## Problem details
Exactly as written, print every line of the listing below and omit its pictures.

## Records provided
- Opening Delimiter -
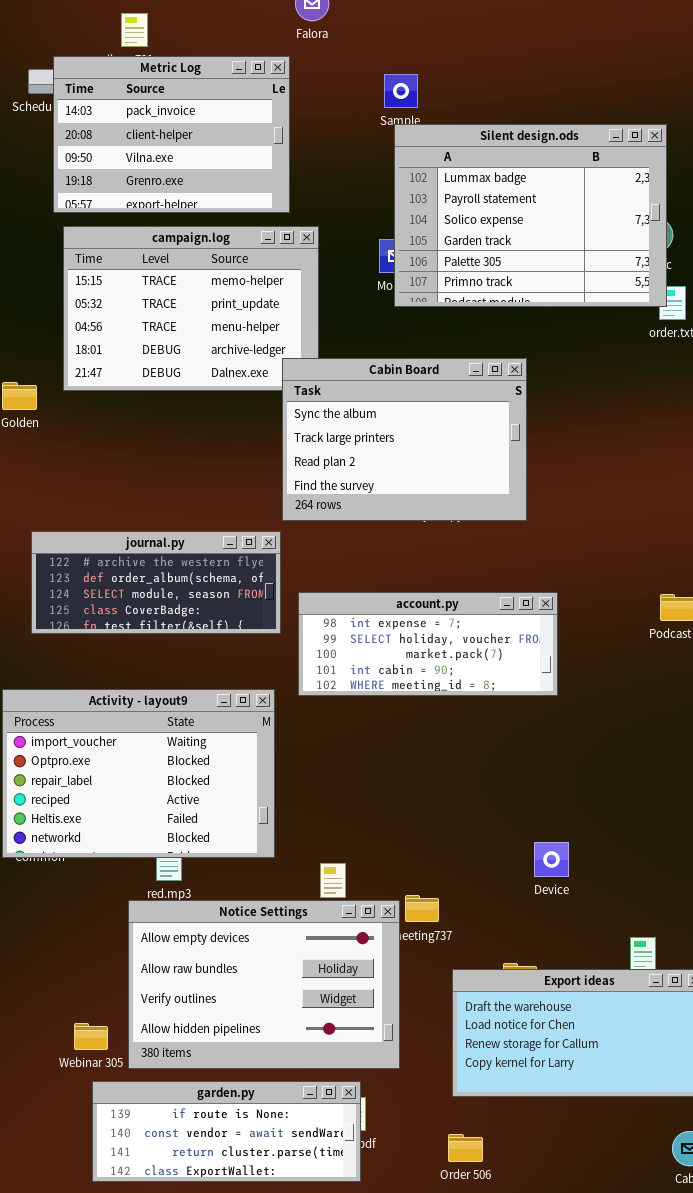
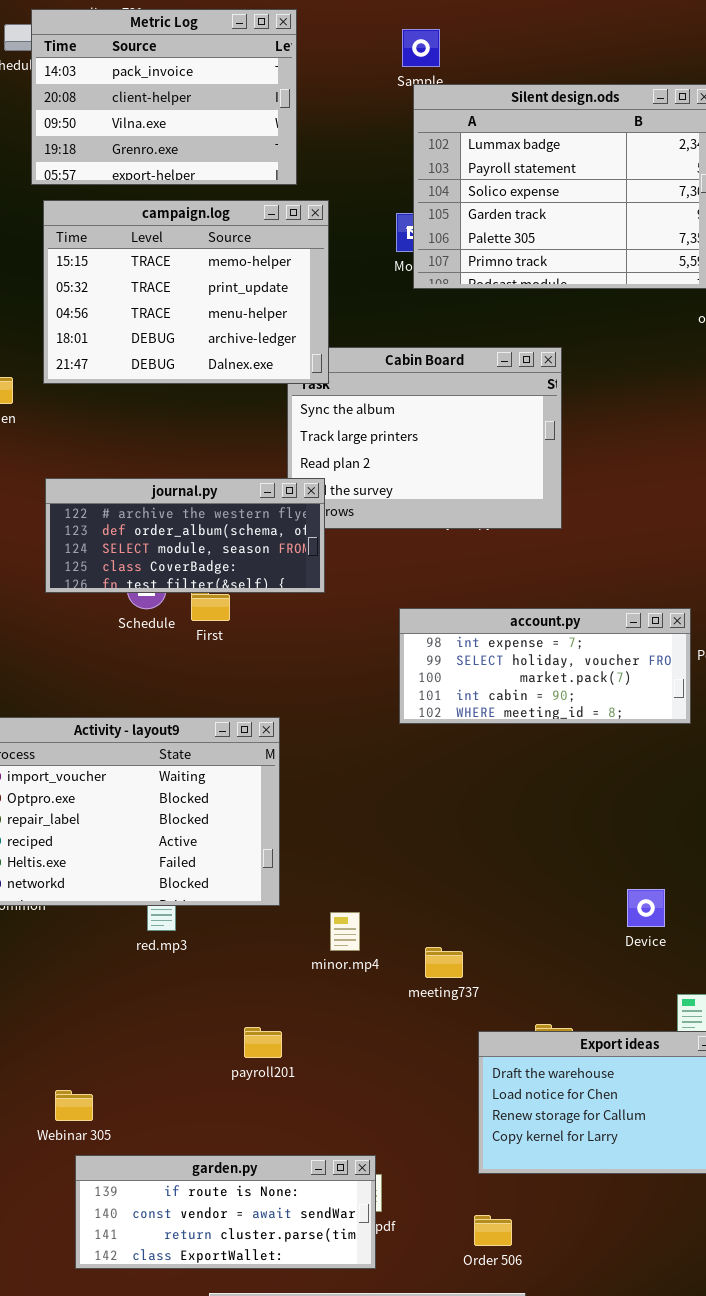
campaign.log: [63,226,319,391] -> [43,200,329,384], raised
journal.py: [31,531,281,634] -> [45,478,325,593], moved
account.py: [298,592,558,696] -> [399,608,691,724], moved
Device: [534,842,569,877] -> [627,889,665,927], moved
Notice Settings: [128,900,400,1069] -> none, closed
- Closing Delimiter -
## Response area
campaign.log: [63,226,319,391] -> [43,200,329,384], raised
journal.py: [31,531,281,634] -> [45,478,325,593], moved
account.py: [298,592,558,696] -> [399,608,691,724], moved
Device: [534,842,569,877] -> [627,889,665,927], moved
Notice Settings: [128,900,400,1069] -> none, closed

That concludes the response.